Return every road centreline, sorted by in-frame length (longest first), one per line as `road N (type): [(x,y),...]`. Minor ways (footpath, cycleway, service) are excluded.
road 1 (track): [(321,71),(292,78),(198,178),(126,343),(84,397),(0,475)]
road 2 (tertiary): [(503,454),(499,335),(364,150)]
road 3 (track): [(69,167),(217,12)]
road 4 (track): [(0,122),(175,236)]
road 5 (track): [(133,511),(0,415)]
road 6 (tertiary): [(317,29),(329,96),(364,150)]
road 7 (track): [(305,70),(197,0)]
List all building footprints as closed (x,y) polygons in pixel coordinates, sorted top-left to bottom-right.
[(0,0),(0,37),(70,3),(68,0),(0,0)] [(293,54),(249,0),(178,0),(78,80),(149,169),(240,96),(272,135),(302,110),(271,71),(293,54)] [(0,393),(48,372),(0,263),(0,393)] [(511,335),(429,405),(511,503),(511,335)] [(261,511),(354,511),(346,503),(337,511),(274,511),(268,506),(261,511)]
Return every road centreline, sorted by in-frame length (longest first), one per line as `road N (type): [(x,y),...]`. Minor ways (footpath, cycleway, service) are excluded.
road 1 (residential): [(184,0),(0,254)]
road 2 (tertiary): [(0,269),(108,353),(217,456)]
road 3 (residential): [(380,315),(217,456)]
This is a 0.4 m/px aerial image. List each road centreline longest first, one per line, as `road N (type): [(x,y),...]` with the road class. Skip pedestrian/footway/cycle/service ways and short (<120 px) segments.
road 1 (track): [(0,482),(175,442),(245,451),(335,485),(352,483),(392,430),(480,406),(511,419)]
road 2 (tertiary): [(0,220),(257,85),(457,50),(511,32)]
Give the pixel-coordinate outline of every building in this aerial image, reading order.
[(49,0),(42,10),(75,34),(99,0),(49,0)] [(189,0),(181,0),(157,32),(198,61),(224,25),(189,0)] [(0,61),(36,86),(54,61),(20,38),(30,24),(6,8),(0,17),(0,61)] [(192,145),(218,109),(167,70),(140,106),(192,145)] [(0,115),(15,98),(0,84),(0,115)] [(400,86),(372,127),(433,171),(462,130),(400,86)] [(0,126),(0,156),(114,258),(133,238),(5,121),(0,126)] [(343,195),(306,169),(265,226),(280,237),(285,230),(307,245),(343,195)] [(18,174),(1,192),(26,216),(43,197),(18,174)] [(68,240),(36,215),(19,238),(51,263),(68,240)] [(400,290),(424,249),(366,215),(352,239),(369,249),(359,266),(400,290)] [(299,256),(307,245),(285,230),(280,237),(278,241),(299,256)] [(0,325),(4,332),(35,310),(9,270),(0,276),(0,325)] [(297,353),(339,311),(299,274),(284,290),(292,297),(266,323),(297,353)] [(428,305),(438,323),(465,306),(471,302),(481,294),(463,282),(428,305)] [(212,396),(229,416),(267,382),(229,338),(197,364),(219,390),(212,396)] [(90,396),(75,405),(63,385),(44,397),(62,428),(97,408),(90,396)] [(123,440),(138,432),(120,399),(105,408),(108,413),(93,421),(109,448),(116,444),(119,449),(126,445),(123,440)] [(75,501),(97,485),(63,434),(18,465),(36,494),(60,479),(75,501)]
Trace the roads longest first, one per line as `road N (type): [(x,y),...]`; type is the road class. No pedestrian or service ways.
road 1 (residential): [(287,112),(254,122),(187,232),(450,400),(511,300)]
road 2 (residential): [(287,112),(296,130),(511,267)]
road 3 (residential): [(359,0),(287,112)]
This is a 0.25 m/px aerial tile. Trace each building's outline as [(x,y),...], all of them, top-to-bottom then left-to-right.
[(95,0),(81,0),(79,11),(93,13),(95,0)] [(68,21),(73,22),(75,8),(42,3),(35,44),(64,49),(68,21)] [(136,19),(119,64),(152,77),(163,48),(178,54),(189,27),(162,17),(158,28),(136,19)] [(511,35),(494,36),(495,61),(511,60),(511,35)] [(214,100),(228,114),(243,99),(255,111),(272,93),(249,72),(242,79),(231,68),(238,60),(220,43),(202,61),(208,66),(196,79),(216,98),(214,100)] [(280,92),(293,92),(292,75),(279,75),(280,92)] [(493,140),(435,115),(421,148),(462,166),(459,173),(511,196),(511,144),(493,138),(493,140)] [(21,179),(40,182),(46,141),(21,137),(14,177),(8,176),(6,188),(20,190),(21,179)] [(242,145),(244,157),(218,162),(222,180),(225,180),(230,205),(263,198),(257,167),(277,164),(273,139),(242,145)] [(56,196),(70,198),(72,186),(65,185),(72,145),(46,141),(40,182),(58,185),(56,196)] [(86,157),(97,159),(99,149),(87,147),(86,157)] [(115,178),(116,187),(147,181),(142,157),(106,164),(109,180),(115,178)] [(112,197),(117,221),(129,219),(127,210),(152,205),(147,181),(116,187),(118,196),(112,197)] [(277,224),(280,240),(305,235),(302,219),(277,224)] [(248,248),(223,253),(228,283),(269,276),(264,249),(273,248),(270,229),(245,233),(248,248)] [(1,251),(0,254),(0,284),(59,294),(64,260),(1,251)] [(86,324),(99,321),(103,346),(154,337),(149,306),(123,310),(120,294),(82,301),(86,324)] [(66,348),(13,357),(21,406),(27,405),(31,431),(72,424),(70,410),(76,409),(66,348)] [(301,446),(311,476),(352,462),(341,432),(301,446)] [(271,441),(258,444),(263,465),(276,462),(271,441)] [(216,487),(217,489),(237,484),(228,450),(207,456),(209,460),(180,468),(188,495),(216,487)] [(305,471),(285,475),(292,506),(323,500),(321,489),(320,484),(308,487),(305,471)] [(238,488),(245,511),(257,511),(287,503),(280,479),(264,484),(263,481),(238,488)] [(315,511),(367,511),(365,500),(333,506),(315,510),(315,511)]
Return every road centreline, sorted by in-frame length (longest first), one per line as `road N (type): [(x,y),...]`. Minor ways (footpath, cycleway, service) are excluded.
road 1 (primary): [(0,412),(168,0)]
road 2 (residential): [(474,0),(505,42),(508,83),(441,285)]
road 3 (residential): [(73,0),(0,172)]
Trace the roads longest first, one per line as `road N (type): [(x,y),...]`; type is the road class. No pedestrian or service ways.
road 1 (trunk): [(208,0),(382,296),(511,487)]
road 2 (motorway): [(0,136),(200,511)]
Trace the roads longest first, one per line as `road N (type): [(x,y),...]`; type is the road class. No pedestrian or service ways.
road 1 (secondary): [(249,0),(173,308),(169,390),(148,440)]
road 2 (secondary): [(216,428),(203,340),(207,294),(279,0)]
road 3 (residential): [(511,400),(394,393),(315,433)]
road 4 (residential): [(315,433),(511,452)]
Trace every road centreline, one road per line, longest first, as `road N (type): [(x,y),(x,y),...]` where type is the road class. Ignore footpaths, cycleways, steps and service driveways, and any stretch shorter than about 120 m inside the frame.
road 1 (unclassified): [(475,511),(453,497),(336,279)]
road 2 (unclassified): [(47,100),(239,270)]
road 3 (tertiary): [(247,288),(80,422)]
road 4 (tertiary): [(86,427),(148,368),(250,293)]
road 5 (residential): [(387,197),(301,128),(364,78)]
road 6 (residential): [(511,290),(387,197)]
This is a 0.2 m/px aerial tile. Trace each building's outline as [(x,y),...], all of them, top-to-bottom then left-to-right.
━━━
» Instructions for the task
Rewrite all of the items above, swapping every "centreline" for "centerline" and leaving the rest unchanged.

» Solution for this task
Return every road centerline, sorted by in-frame length (longest first), one per line as `road N (type): [(x,y),...]`. Minor ways (footpath, cycleway, service) are excluded.
road 1 (track): [(321,71),(292,78),(198,178),(126,343),(84,397),(0,475)]
road 2 (tertiary): [(503,454),(499,335),(364,150)]
road 3 (track): [(69,167),(217,12)]
road 4 (track): [(0,122),(175,236)]
road 5 (track): [(133,511),(0,415)]
road 6 (tertiary): [(317,29),(329,96),(364,150)]
road 7 (track): [(305,70),(197,0)]
List all building footprints as closed (x,y) polygons in pixel coordinates, sorted top-left to bottom-right.
[(0,0),(0,37),(70,3),(68,0),(0,0)] [(293,54),(249,0),(178,0),(78,80),(149,169),(240,96),(272,135),(302,110),(271,71),(293,54)] [(0,393),(48,372),(0,263),(0,393)] [(511,335),(429,405),(511,503),(511,335)] [(261,511),(354,511),(346,503),(337,511),(274,511),(268,506),(261,511)]
Return every road centerline, sorted by in-frame length (longest first), one per line as `road N (type): [(x,y),...]`. Minor ways (footpath, cycleway, service) are excluded.
road 1 (residential): [(184,0),(0,254)]
road 2 (tertiary): [(0,269),(108,353),(217,456)]
road 3 (residential): [(380,315),(217,456)]
This is a 0.4 m/px aerial image. List each road centerline longest first, one per line, as `road N (type): [(x,y),...]` with the road class. Skip pedestrian/footway/cycle/service ways and short (<120 px) segments.
road 1 (track): [(0,482),(175,442),(245,451),(335,485),(352,483),(392,430),(480,406),(511,419)]
road 2 (tertiary): [(0,220),(257,85),(457,50),(511,32)]
Give the pixel-coordinate outline of every building in this aerial image, reading order.
[(49,0),(42,10),(75,34),(99,0),(49,0)] [(189,0),(181,0),(157,32),(198,61),(224,25),(189,0)] [(0,61),(36,86),(54,61),(20,38),(30,24),(6,8),(0,17),(0,61)] [(192,145),(218,109),(167,70),(140,106),(192,145)] [(0,115),(15,98),(0,84),(0,115)] [(400,86),(372,127),(433,171),(462,130),(400,86)] [(0,126),(0,156),(114,258),(133,238),(5,121),(0,126)] [(343,195),(306,169),(265,226),(280,237),(285,230),(307,245),(343,195)] [(18,174),(1,192),(26,216),(43,197),(18,174)] [(68,240),(36,215),(19,238),(51,263),(68,240)] [(400,290),(424,249),(366,215),(352,239),(369,249),(359,266),(400,290)] [(299,256),(307,245),(285,230),(280,237),(278,241),(299,256)] [(0,325),(4,332),(35,310),(9,270),(0,276),(0,325)] [(297,353),(339,311),(299,274),(284,290),(292,297),(266,323),(297,353)] [(428,305),(438,323),(465,306),(471,302),(481,294),(463,282),(428,305)] [(212,396),(229,416),(267,382),(229,338),(197,364),(219,390),(212,396)] [(90,396),(75,405),(63,385),(44,397),(62,428),(97,408),(90,396)] [(123,440),(138,432),(120,399),(105,408),(108,413),(93,421),(109,448),(116,444),(119,449),(126,445),(123,440)] [(75,501),(97,485),(63,434),(18,465),(36,494),(60,479),(75,501)]
Trace the roads longest first, one per line as `road N (type): [(x,y),...]`; type is the road class. No pedestrian or service ways.
road 1 (residential): [(287,112),(254,122),(187,232),(450,400),(511,300)]
road 2 (residential): [(287,112),(296,130),(511,267)]
road 3 (residential): [(359,0),(287,112)]
This is a 0.25 m/px aerial tile. Trace each building's outline as [(x,y),...], all of them, top-to-bottom then left-to-right.
[(95,0),(81,0),(79,11),(93,13),(95,0)] [(68,21),(73,22),(75,8),(42,3),(35,44),(64,49),(68,21)] [(136,19),(119,64),(152,77),(163,48),(178,54),(189,27),(162,17),(158,28),(136,19)] [(511,35),(494,36),(495,61),(511,60),(511,35)] [(214,100),(228,114),(243,99),(255,111),(272,93),(249,72),(242,79),(231,68),(238,60),(220,43),(202,61),(208,66),(196,79),(216,98),(214,100)] [(280,92),(293,92),(292,75),(279,75),(280,92)] [(493,140),(435,115),(421,148),(462,166),(459,173),(511,196),(511,144),(493,138),(493,140)] [(21,179),(40,182),(46,141),(21,137),(14,177),(8,176),(6,188),(20,190),(21,179)] [(242,145),(244,157),(218,162),(222,180),(225,180),(230,205),(263,198),(257,167),(277,164),(273,139),(242,145)] [(56,196),(70,198),(72,186),(65,185),(72,145),(46,141),(40,182),(58,185),(56,196)] [(86,157),(97,159),(99,149),(87,147),(86,157)] [(115,178),(116,187),(147,181),(142,157),(106,164),(109,180),(115,178)] [(112,197),(117,221),(129,219),(127,210),(152,205),(147,181),(116,187),(118,196),(112,197)] [(277,224),(280,240),(305,235),(302,219),(277,224)] [(248,248),(223,253),(228,283),(269,276),(264,249),(273,248),(270,229),(245,233),(248,248)] [(1,251),(0,254),(0,284),(59,294),(64,260),(1,251)] [(86,324),(99,321),(103,346),(154,337),(149,306),(123,310),(120,294),(82,301),(86,324)] [(66,348),(13,357),(21,406),(27,405),(31,431),(72,424),(70,410),(76,409),(66,348)] [(301,446),(311,476),(352,462),(341,432),(301,446)] [(271,441),(258,444),(263,465),(276,462),(271,441)] [(216,487),(217,489),(237,484),(228,450),(207,456),(209,460),(180,468),(188,495),(216,487)] [(305,471),(285,475),(292,506),(323,500),(321,489),(320,484),(308,487),(305,471)] [(238,488),(245,511),(257,511),(287,503),(280,479),(264,484),(263,481),(238,488)] [(315,511),(367,511),(365,500),(333,506),(315,510),(315,511)]
Return every road centerline, sorted by in-frame length (longest first), one per line as `road N (type): [(x,y),...]`. Minor ways (footpath, cycleway, service) are excluded.
road 1 (primary): [(0,412),(168,0)]
road 2 (residential): [(474,0),(505,42),(508,83),(441,285)]
road 3 (residential): [(73,0),(0,172)]
Trace the roads longest first, one per line as `road N (type): [(x,y),...]`; type is the road class. No pedestrian or service ways.
road 1 (trunk): [(208,0),(382,296),(511,487)]
road 2 (motorway): [(0,136),(200,511)]
Trace the roads longest first, one per line as `road N (type): [(x,y),...]`; type is the road class. No pedestrian or service ways.
road 1 (secondary): [(249,0),(173,308),(169,390),(148,440)]
road 2 (secondary): [(216,428),(203,340),(207,294),(279,0)]
road 3 (residential): [(511,400),(394,393),(315,433)]
road 4 (residential): [(315,433),(511,452)]
Trace every road centerline, one road per line, longest first, as `road N (type): [(x,y),(x,y),...]` where type is the road class. Ignore footpaths, cycleways, steps and service driveways, and any stretch shorter than about 120 m inside the frame.
road 1 (unclassified): [(475,511),(453,497),(336,279)]
road 2 (unclassified): [(47,100),(239,270)]
road 3 (tertiary): [(247,288),(80,422)]
road 4 (tertiary): [(86,427),(148,368),(250,293)]
road 5 (residential): [(387,197),(301,128),(364,78)]
road 6 (residential): [(511,290),(387,197)]
This is a 0.2 m/px aerial tile. Trace each building's outline as [(x,y),...], all of them, top-to-bottom then left-to-right.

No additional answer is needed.